TASK GOAL » Keep the pictures out of the copy and repeat the records exactly.

MATERIAL FOR THIS TASK »
• • • • •

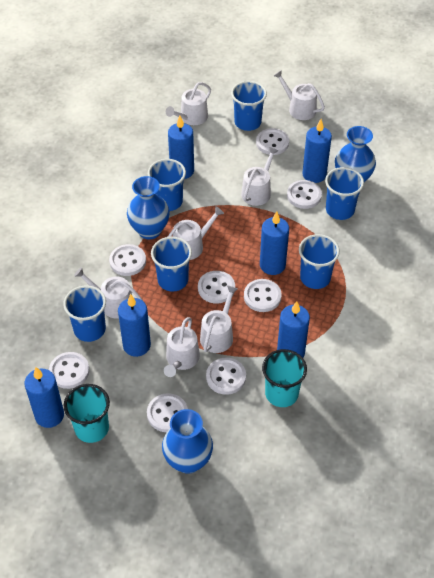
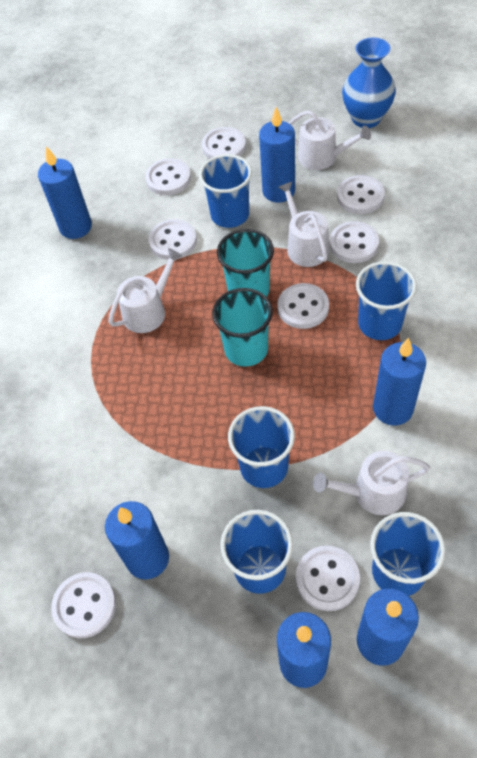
blue cup: 6 -> 5
blue vase: 3 -> 1
white watering can: 7 -> 4

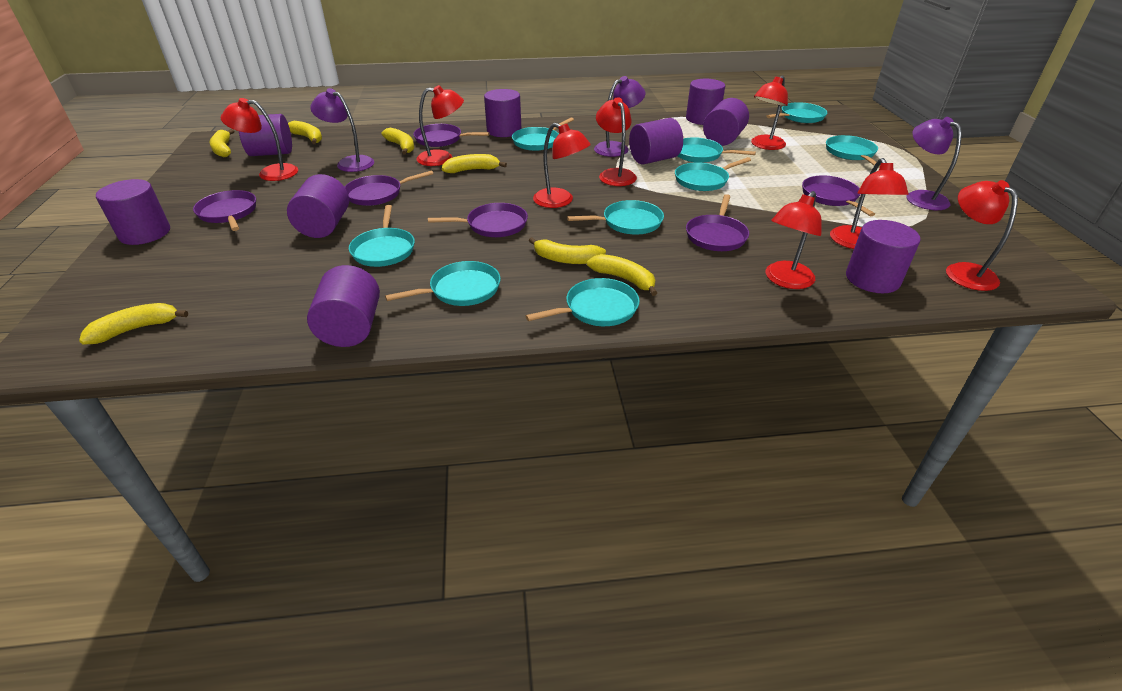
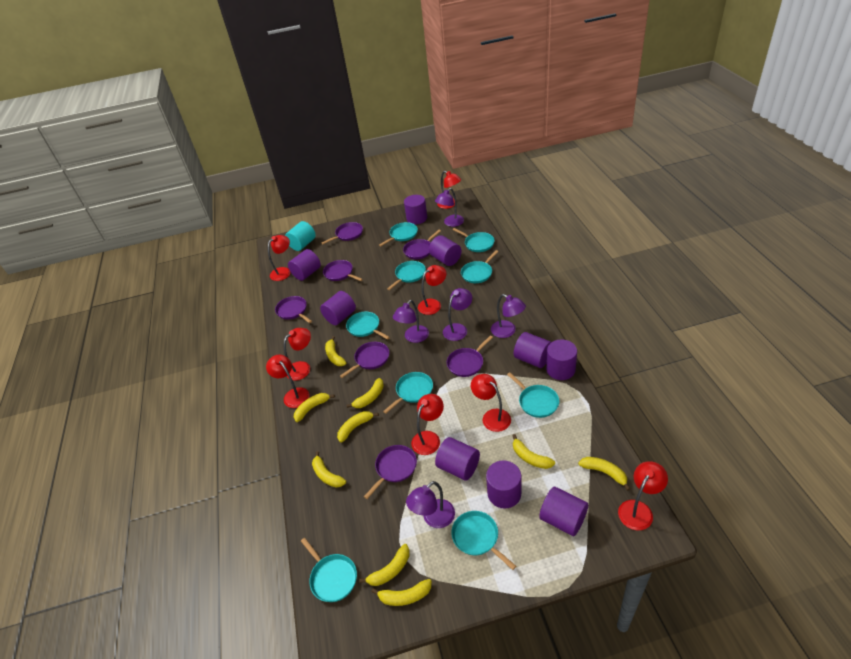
purple lamp: 3 -> 5
purple pan: 6 -> 7
turquoise cylinder: 0 -> 1
yellow banana: 7 -> 9

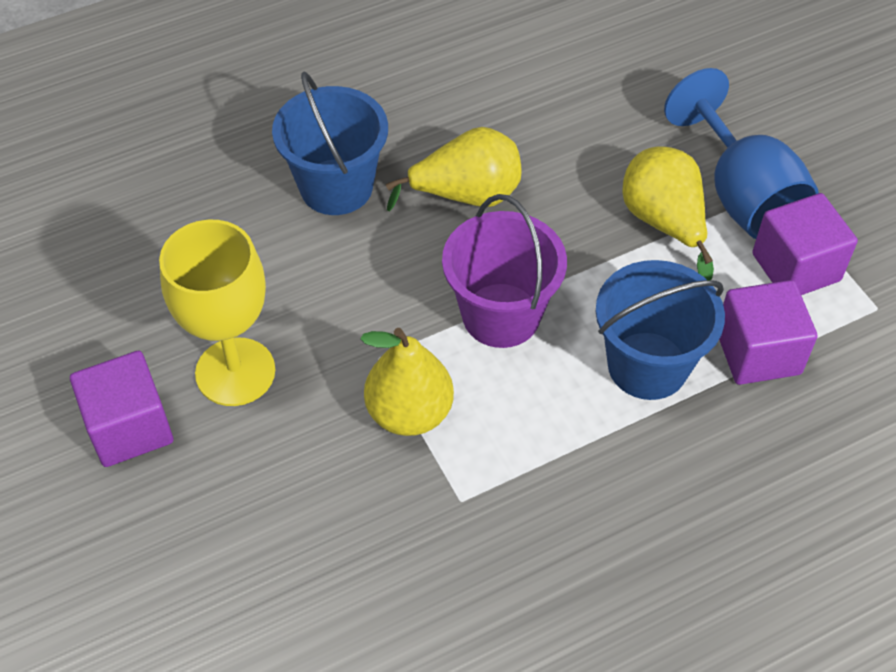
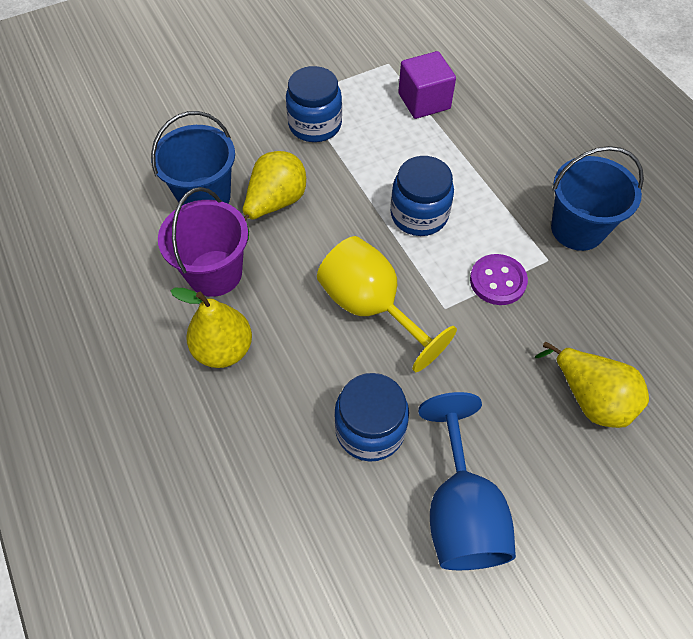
blue jar: 0 -> 3
purple button: 0 -> 1
purple cube: 3 -> 1

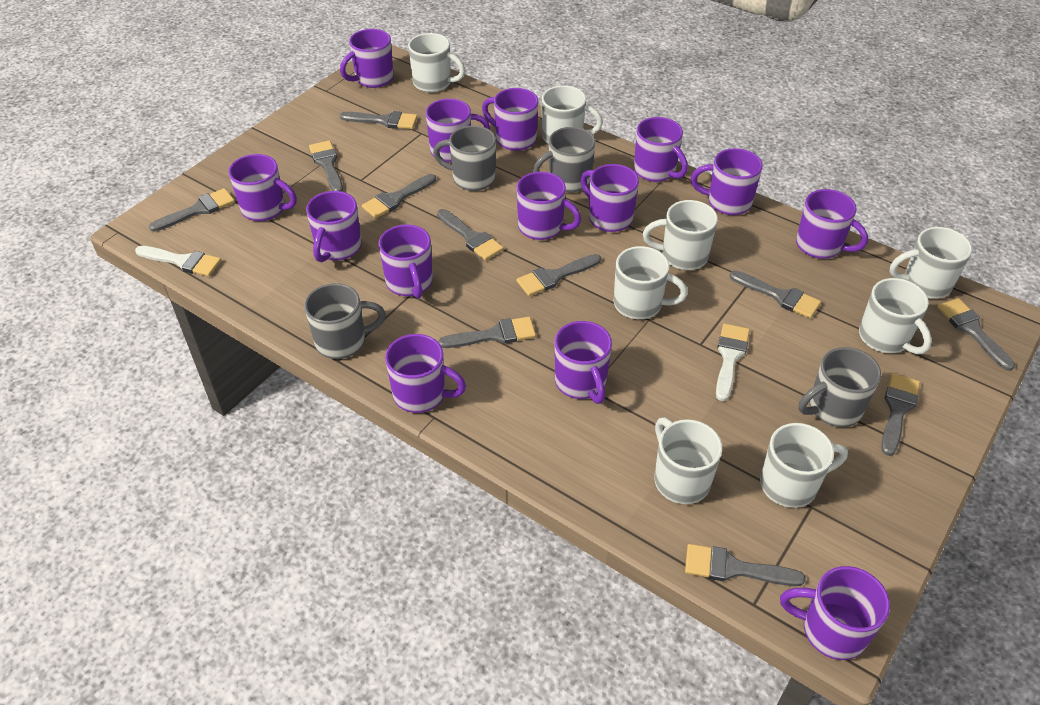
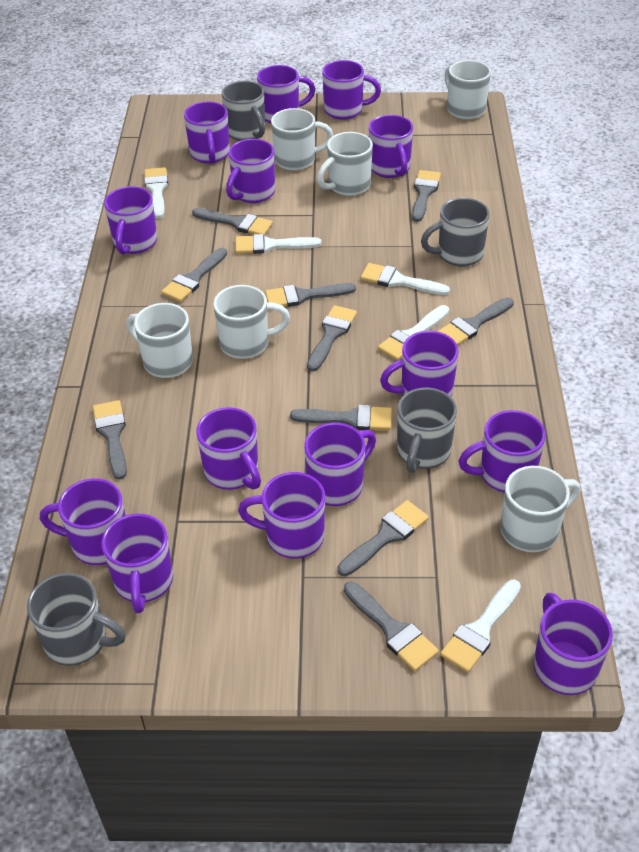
grey brush: 11 -> 10
white brush: 2 -> 5
white mug: 8 -> 6

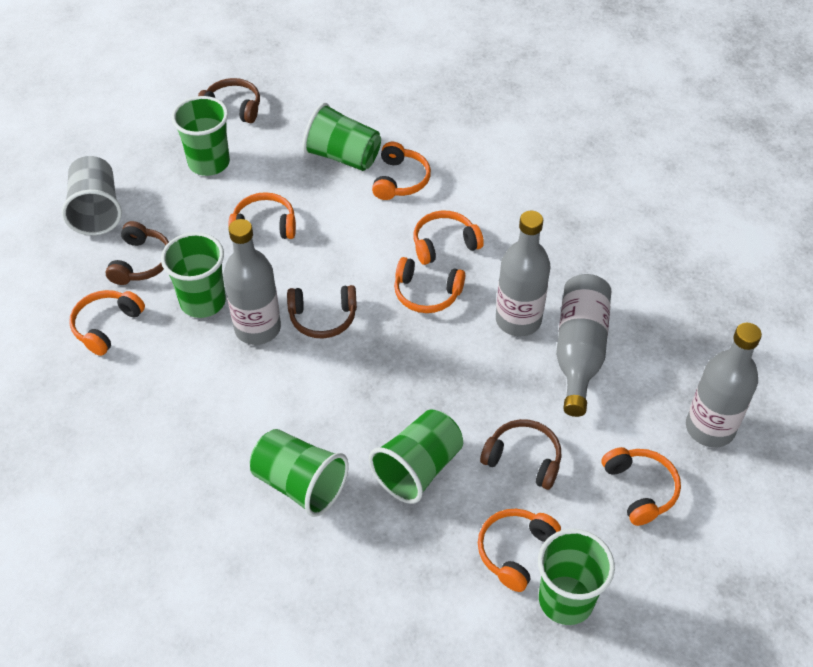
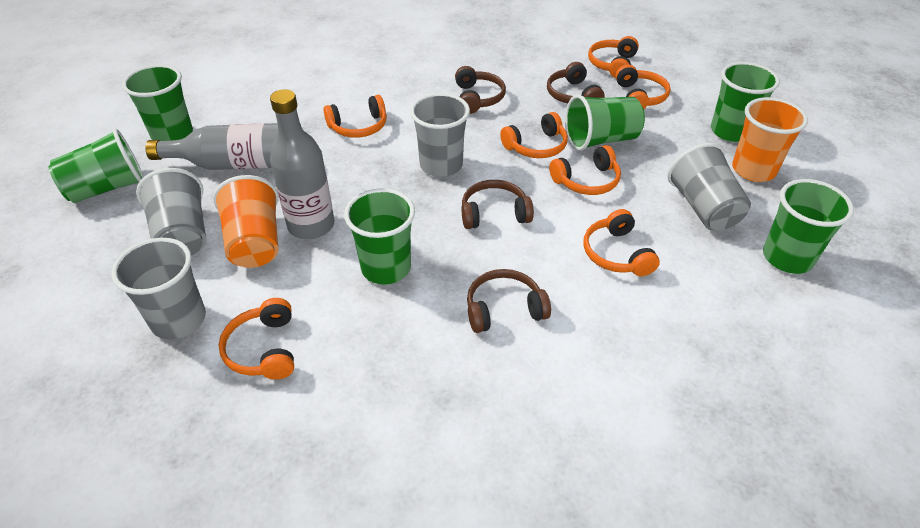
grey bottle: 4 -> 2
grey cup: 1 -> 4
orange cup: 0 -> 2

• • • • •

EXERCISE ANSWER »
blue cup: 6 -> 5
blue vase: 3 -> 1
white watering can: 7 -> 4

purple lamp: 3 -> 5
purple pan: 6 -> 7
turquoise cylinder: 0 -> 1
yellow banana: 7 -> 9

blue jar: 0 -> 3
purple button: 0 -> 1
purple cube: 3 -> 1

grey brush: 11 -> 10
white brush: 2 -> 5
white mug: 8 -> 6

grey bottle: 4 -> 2
grey cup: 1 -> 4
orange cup: 0 -> 2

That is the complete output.